— TO DO —
Scan the entries below and extract each line with the word "VBAT" in it.

— DATA —
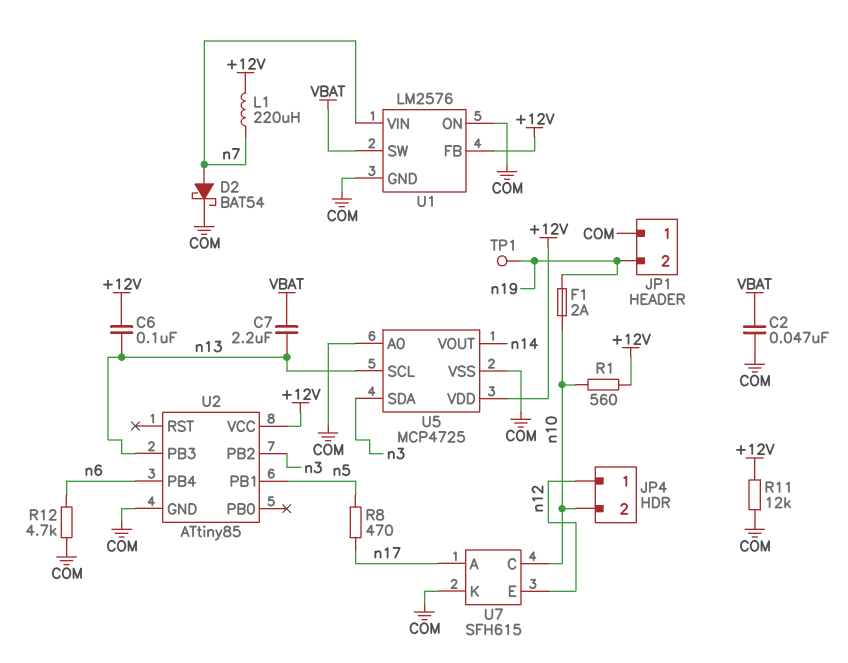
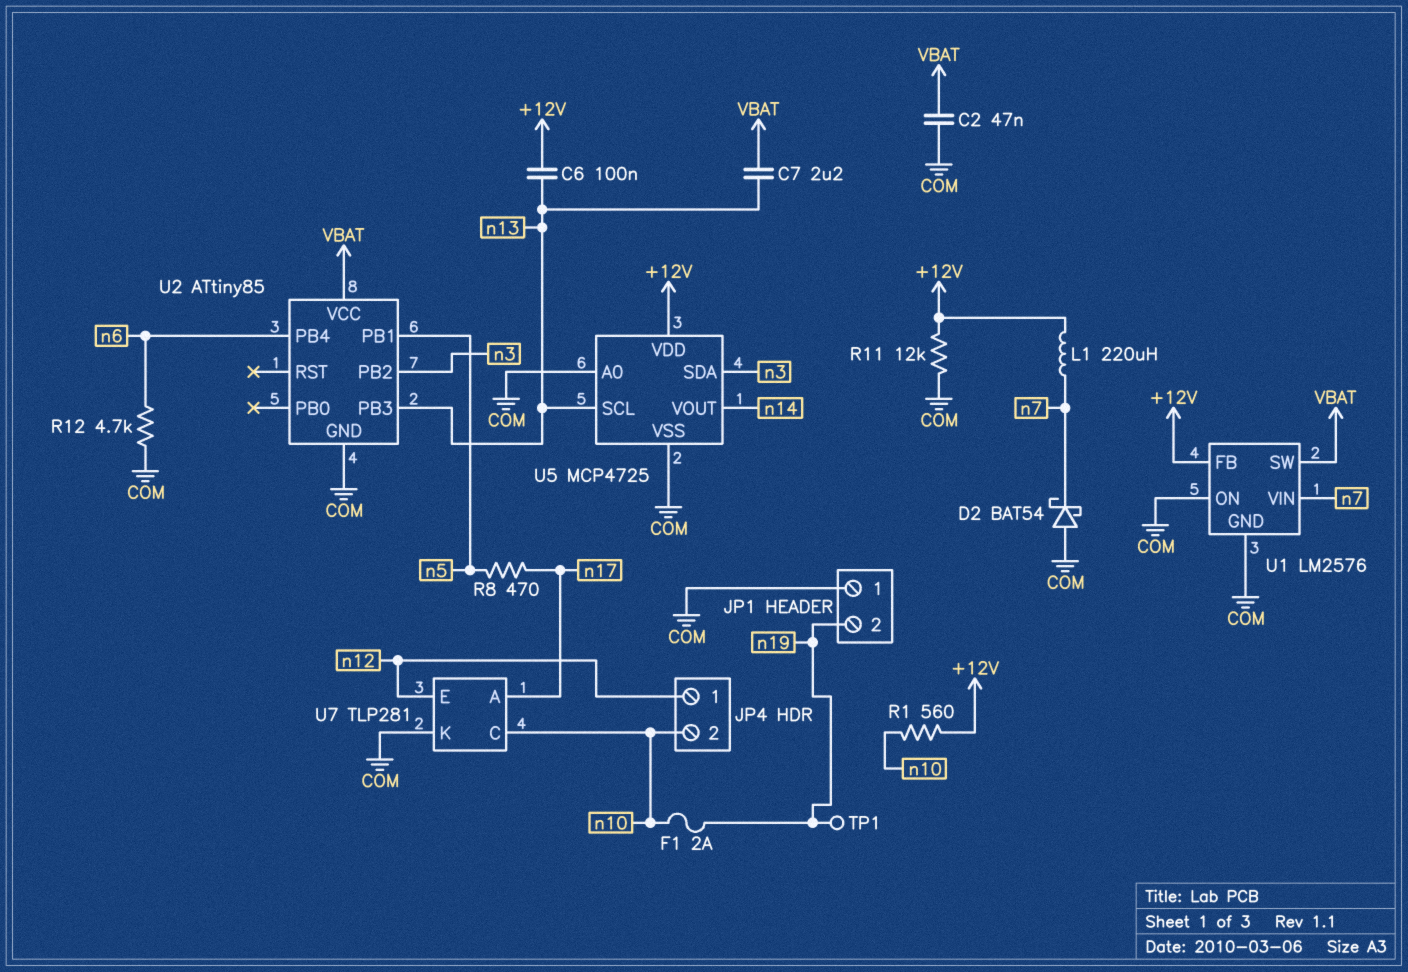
D2: schottky BAT54 (A n7, K COM) -> schottky BAT54 (A COM, K n7)
U2 pin VCC: +12V -> VBAT
U7: SFH615 -> TLP281

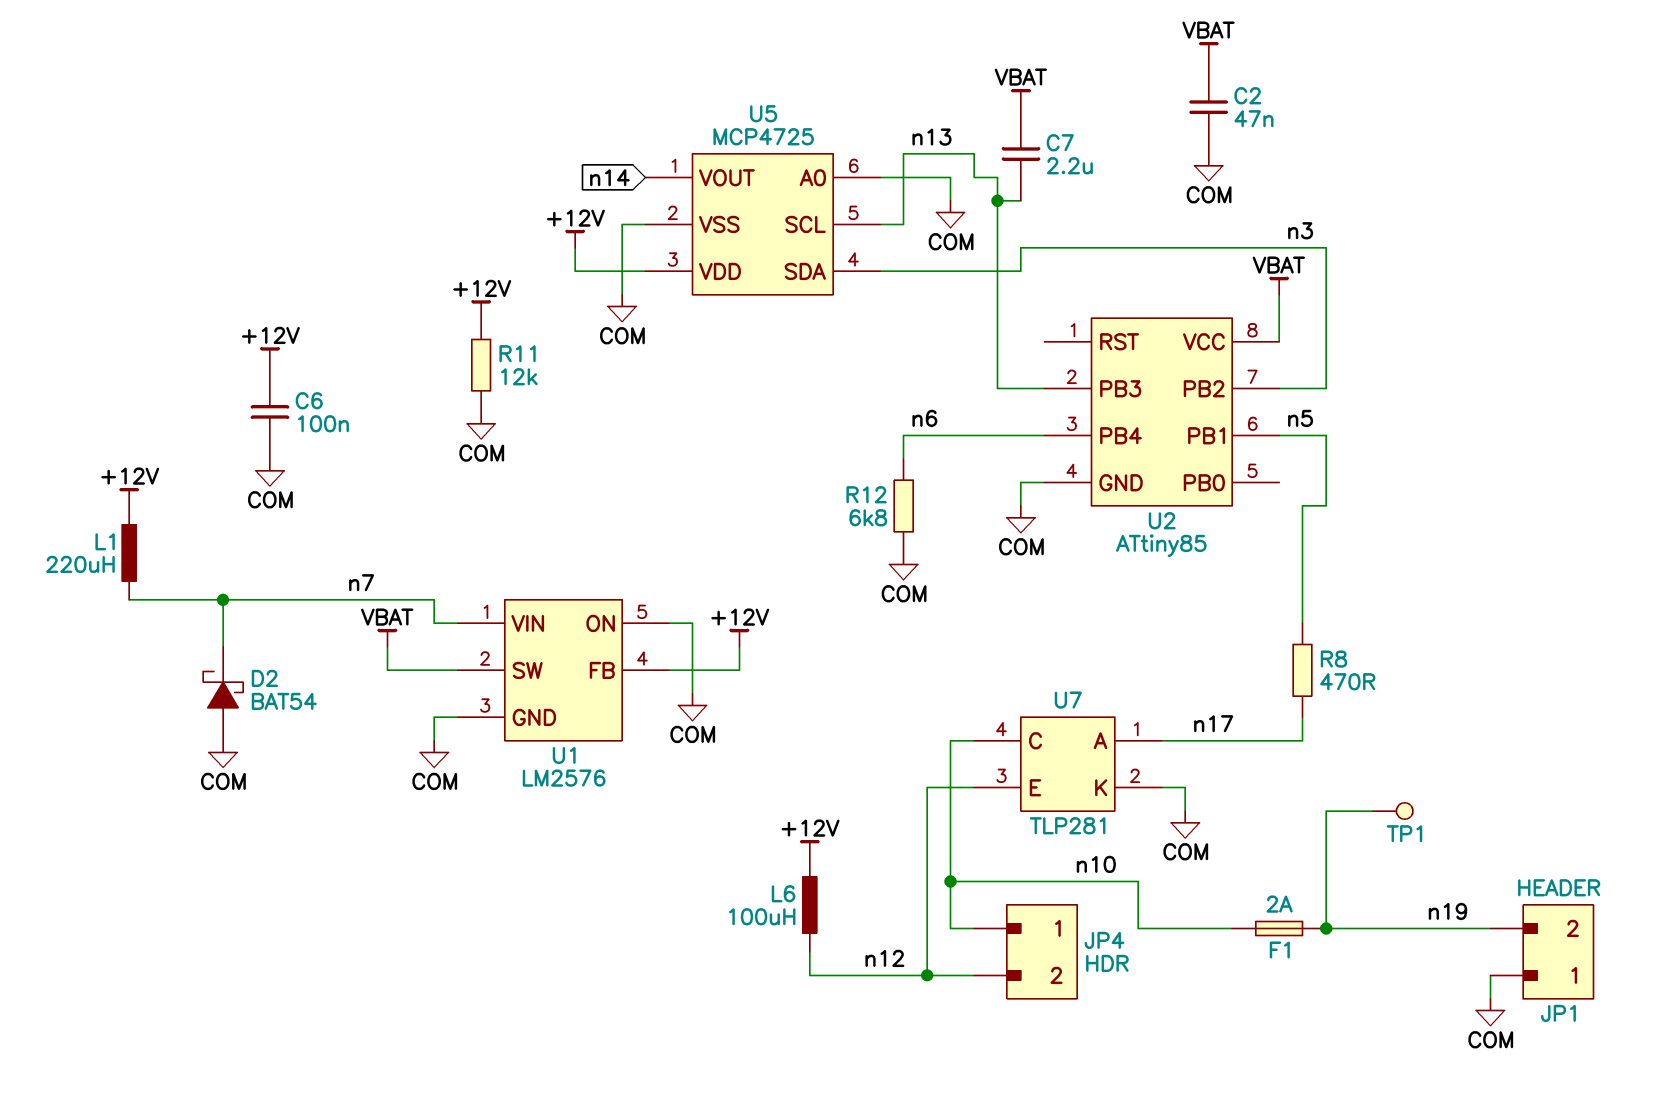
C6: 100nF (+12V, n13) -> 100nF (+12V, COM)
JP4 pin 1: n12 -> n10
JP4 pin 2: n10 -> n12
L6: none -> 100uH (+12V, n12)
R1: 560 (+12V, n10) -> none
R12: 4.7k (COM, n6) -> 6.8k (COM, n6)

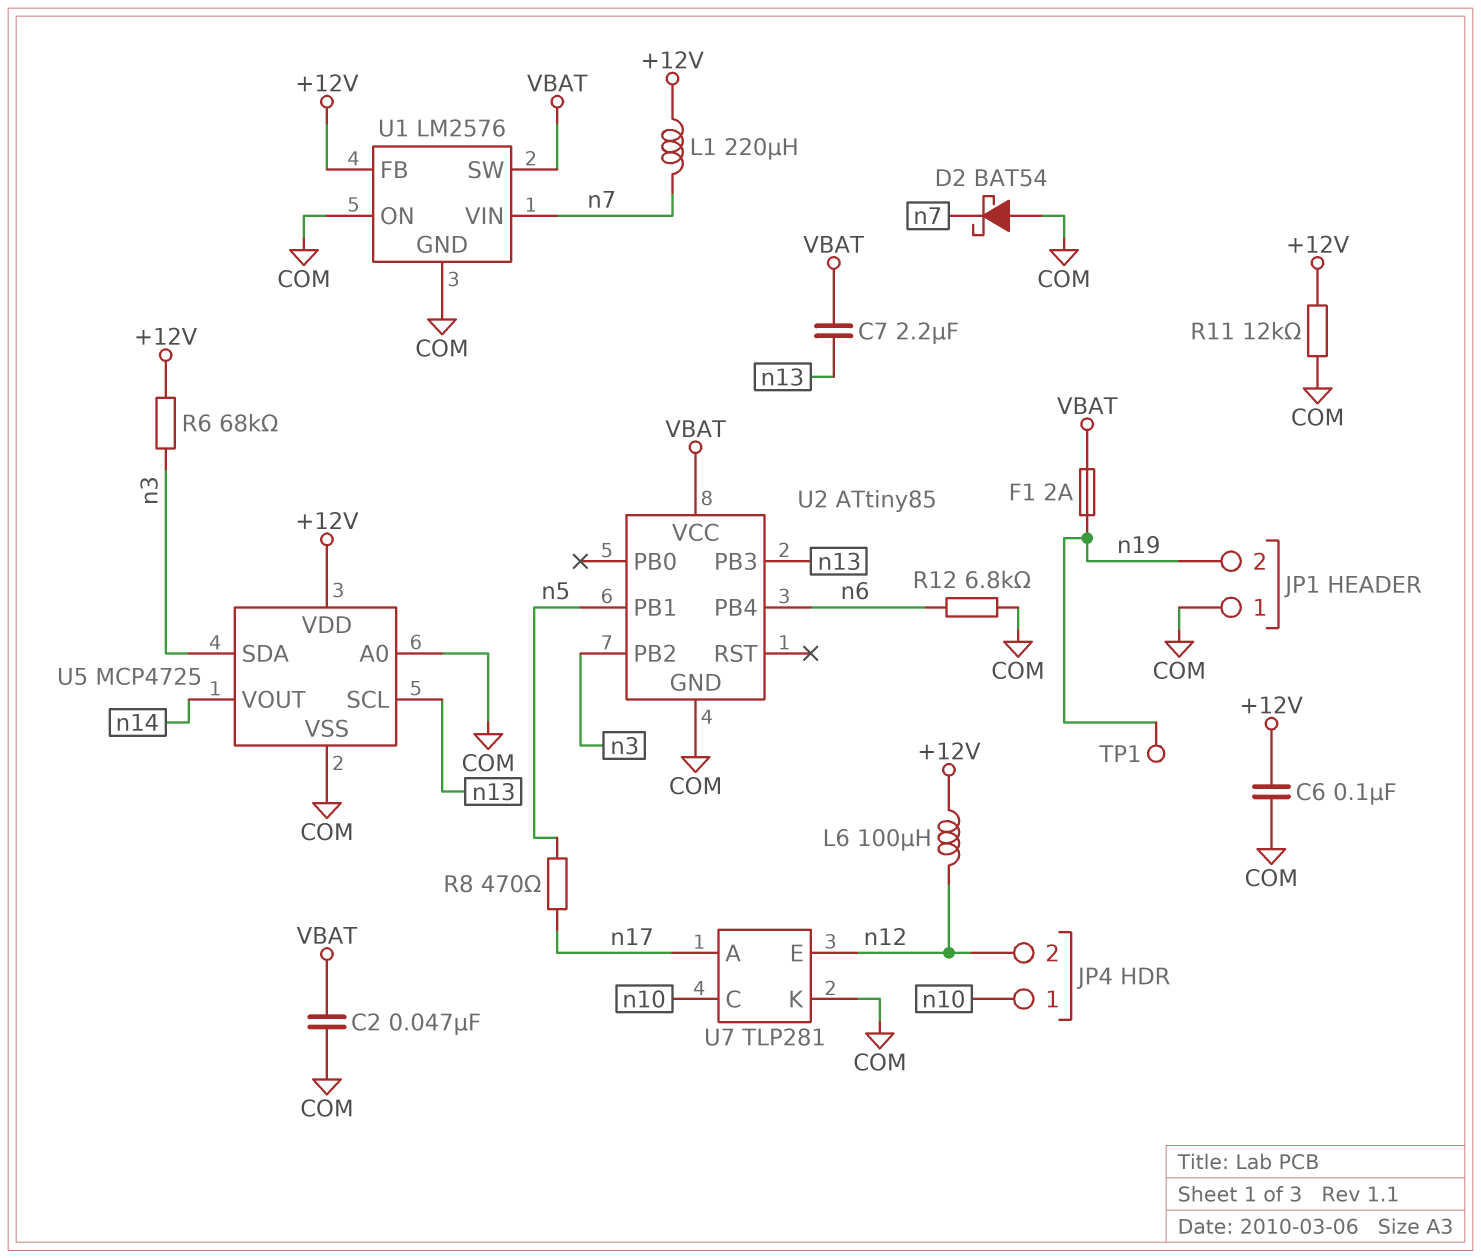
F1: 2A (n10, n19) -> 2A (VBAT, n19)
R6: none -> 68k (+12V, n3)

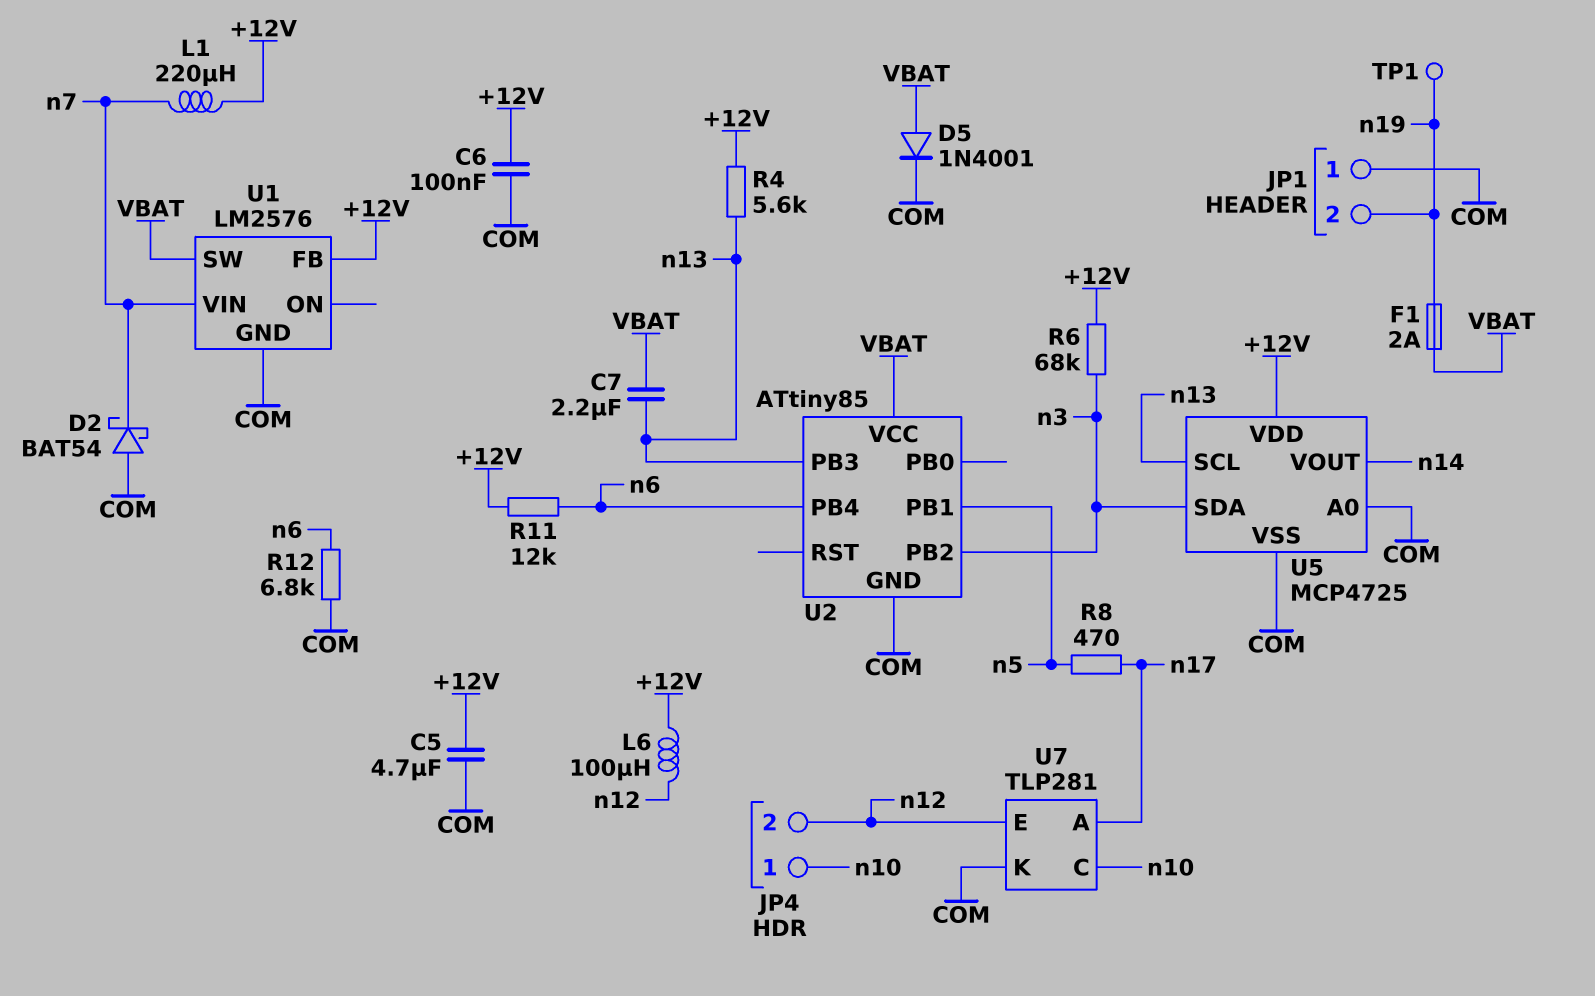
C2: 47nF (COM, VBAT) -> none
C5: none -> 4.7uF (+12V, COM)
D5: none -> diode 1N4001 (A VBAT, K COM)
R4: none -> 5.6k (+12V, n13)
R11: 12k (+12V, COM) -> 12k (+12V, n6)
U1 pin ON: COM -> none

— RESPONSE —
U2 pin VCC: +12V -> VBAT
F1: 2A (n10, n19) -> 2A (VBAT, n19)
C2: 47nF (COM, VBAT) -> none
D5: none -> diode 1N4001 (A VBAT, K COM)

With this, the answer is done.